▶ Exercise directions:
Repeat the lines below exactly as written, please, from the line with "(227, 244) = (372, 294): none" to the line with "(439, 313) = (655, 294): grey", both lines included, and no others.

▶ Given information:
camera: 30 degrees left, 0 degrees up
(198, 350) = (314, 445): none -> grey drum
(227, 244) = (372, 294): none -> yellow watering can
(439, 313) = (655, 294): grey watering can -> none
...
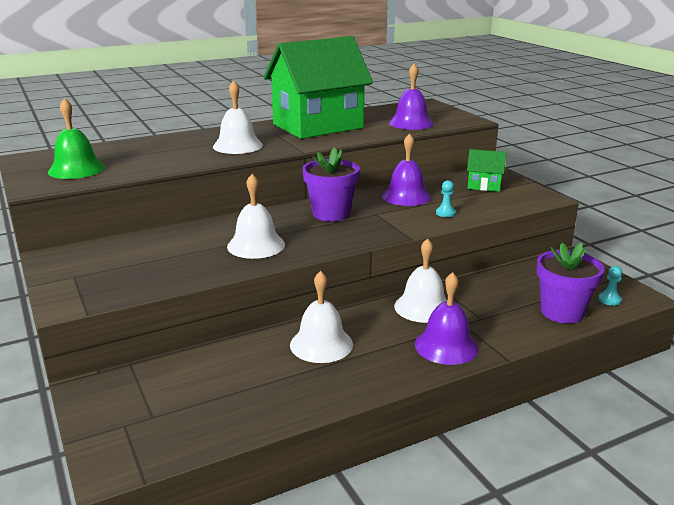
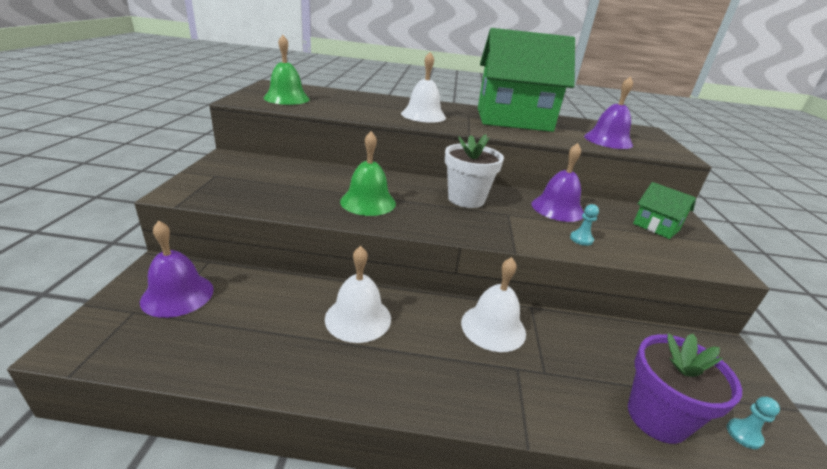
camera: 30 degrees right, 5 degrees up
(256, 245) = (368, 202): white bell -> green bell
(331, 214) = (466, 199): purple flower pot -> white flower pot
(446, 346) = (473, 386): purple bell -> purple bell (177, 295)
* * *
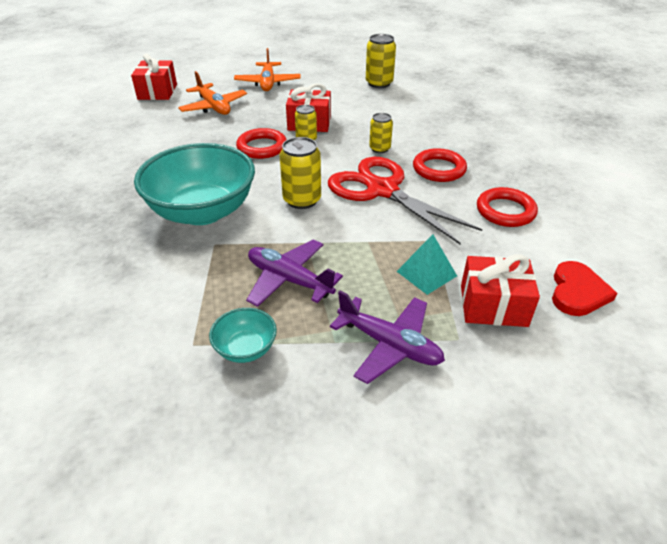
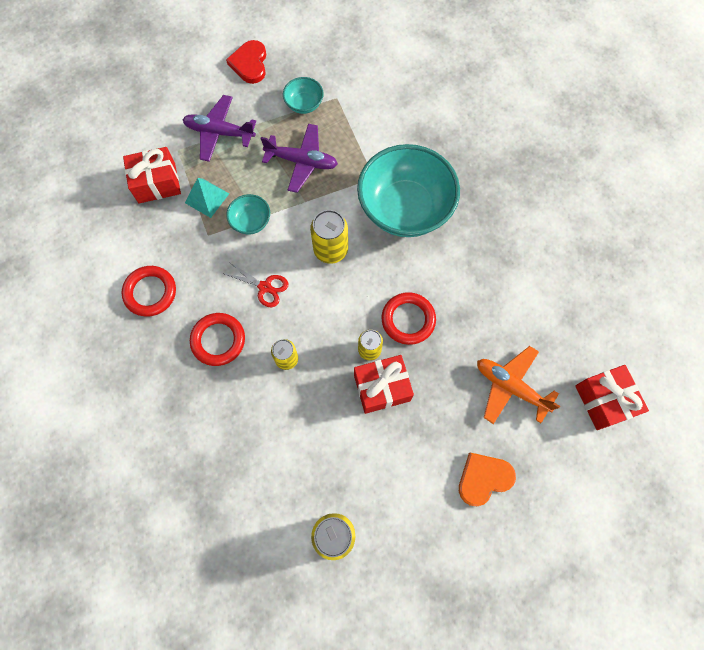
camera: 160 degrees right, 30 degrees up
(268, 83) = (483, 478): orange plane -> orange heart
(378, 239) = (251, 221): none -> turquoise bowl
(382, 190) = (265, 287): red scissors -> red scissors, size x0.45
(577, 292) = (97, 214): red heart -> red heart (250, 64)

▶ Solved problem:
(227, 244) = (372, 294): none -> yellow watering can
(439, 313) = (655, 294): grey watering can -> none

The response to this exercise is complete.